▶ [WHAT THE TASK REQUIRES] As the output, give exactly the lines that run from the one with "(378, 320) = (630, 342): purple" through the end of the records below, and omit pictures.

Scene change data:
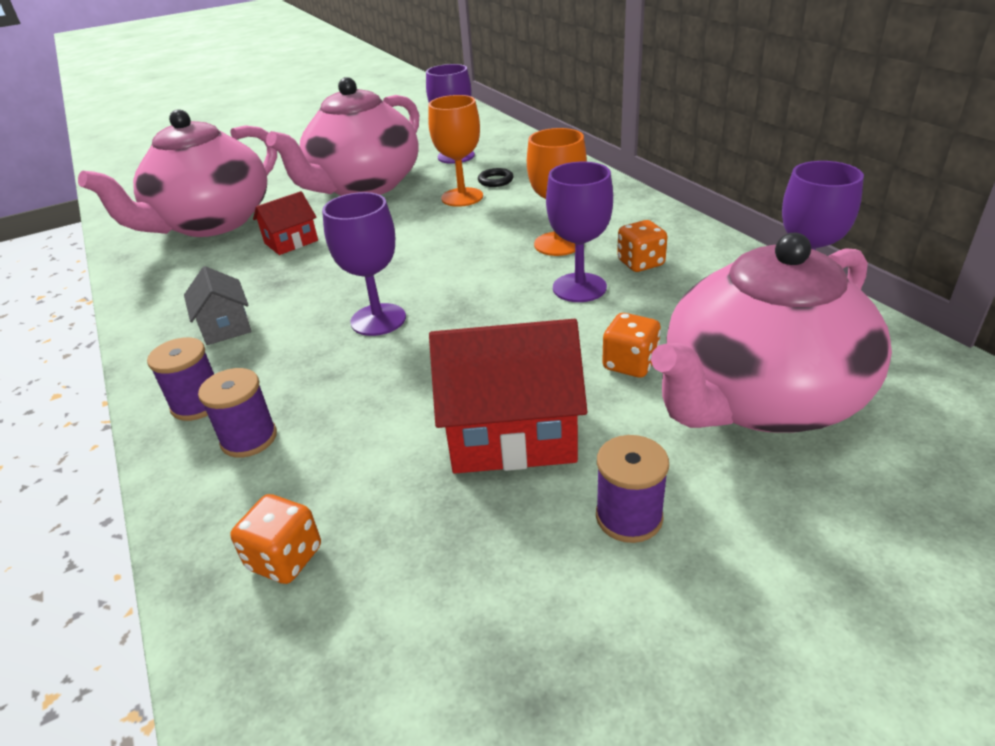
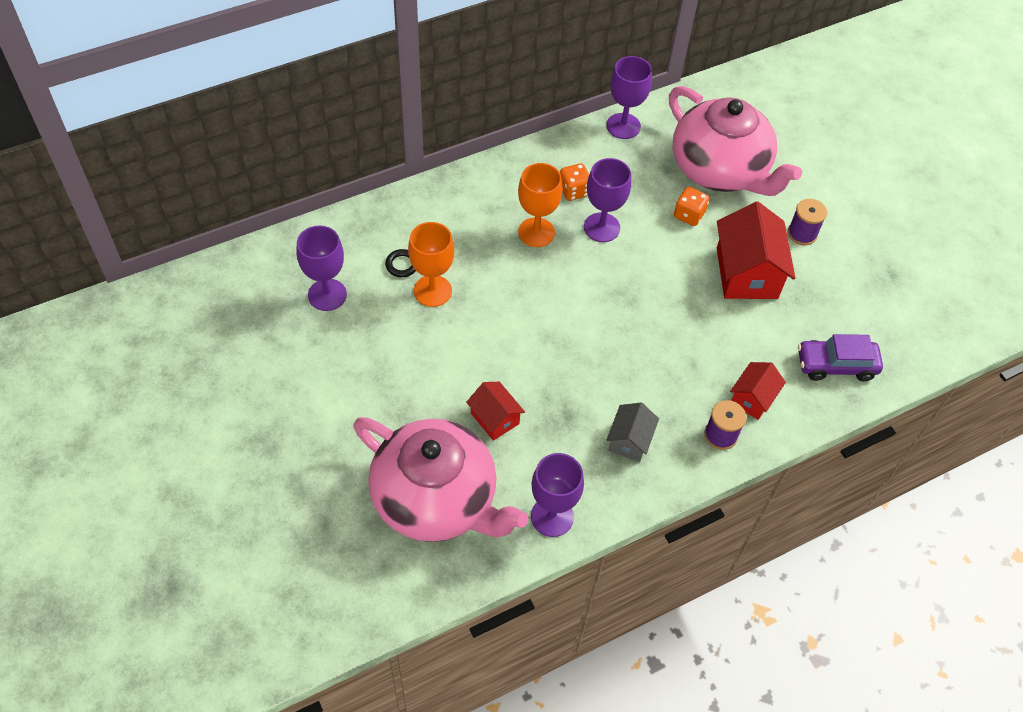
camera: 95 degrees left, 20 degrees up
(225, 326) = (629, 440): grey house -> grey house turned 45 degrees counterclockwise
(249, 438) = (753, 398): purple spool -> red house
(285, 558) = (836, 365): orange dice -> purple car
(364, 186) = (382, 372): pink teapot -> none
(378, 320) = (630, 342): purple goblet -> purple goblet (552, 516)

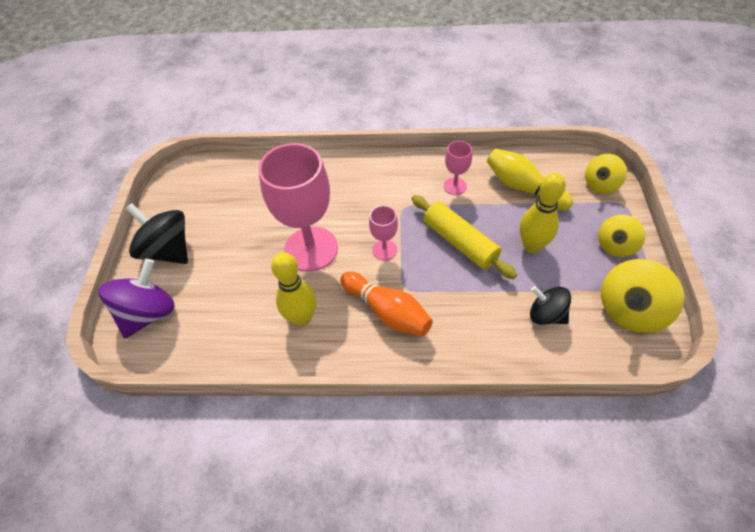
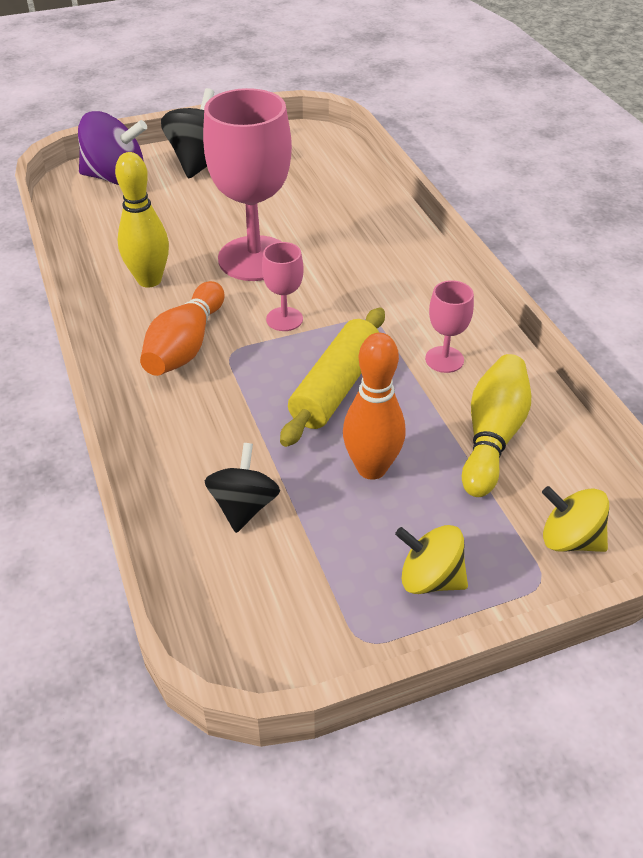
camera: 65 degrees right, 10 degrees down
(532, 246) = (371, 468): yellow bowling pin -> orange bowling pin
(630, 310) = (296, 614): yellow spinning top -> none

▶ [ANSWER FOR THIS EXERCISE]
(378, 320) = (630, 342): purple goblet -> purple goblet (552, 516)

camera: 65 degrees right, 10 degrees down
(532, 246) = (371, 468): yellow bowling pin -> orange bowling pin
(630, 310) = (296, 614): yellow spinning top -> none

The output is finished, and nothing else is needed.